- Working data
>> Start
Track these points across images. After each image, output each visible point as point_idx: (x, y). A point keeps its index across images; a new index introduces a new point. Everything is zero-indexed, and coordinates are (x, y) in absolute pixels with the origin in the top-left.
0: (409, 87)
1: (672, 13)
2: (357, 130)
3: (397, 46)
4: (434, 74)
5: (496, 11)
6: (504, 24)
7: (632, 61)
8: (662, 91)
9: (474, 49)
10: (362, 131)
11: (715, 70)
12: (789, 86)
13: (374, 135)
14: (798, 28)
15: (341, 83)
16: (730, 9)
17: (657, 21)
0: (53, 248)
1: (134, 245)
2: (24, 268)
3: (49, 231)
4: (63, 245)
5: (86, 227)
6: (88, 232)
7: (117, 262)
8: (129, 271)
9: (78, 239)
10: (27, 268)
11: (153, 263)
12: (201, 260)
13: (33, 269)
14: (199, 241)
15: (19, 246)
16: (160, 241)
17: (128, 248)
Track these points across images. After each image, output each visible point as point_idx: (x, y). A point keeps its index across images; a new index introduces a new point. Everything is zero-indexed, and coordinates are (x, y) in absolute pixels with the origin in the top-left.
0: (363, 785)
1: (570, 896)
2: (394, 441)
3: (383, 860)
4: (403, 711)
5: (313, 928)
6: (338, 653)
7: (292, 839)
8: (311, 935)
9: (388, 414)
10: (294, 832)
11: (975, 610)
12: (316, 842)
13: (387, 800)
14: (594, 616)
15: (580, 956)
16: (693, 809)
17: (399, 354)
>> End
- Exercise goal
Can you pull every line out of the records above and reproduce each one verbatim, in its original order, without changing anything?

- Exercise output
Track these points across images. After each image, output each visible point as point_idx: (x, y). A point keeps its index across images; a new index introduces a new point. Everything is zero-indexed, and coordinates are (x, y) in absolute pixels with the origin in the top-left.
0: (409, 87)
1: (672, 13)
2: (357, 130)
3: (397, 46)
4: (434, 74)
5: (496, 11)
6: (504, 24)
7: (632, 61)
8: (662, 91)
9: (474, 49)
10: (362, 131)
11: (715, 70)
12: (789, 86)
13: (374, 135)
14: (798, 28)
15: (341, 83)
16: (730, 9)
17: (657, 21)
0: (53, 248)
1: (134, 245)
2: (24, 268)
3: (49, 231)
4: (63, 245)
5: (86, 227)
6: (88, 232)
7: (117, 262)
8: (129, 271)
9: (78, 239)
10: (27, 268)
11: (153, 263)
12: (201, 260)
13: (33, 269)
14: (199, 241)
15: (19, 246)
16: (160, 241)
17: (128, 248)
Track these points across images. After each image, output each visible point as point_idx: (x, y). A point keeps its index across images; a new index introduces a new point. Everything is zero-indexed, and coordinates are (x, y) in absolute pixels with the origin in the top-left.
0: (363, 785)
1: (570, 896)
2: (394, 441)
3: (383, 860)
4: (403, 711)
5: (313, 928)
6: (338, 653)
7: (292, 839)
8: (311, 935)
9: (388, 414)
10: (294, 832)
11: (975, 610)
12: (316, 842)
13: (387, 800)
14: (594, 616)
15: (580, 956)
16: (693, 809)
17: (399, 354)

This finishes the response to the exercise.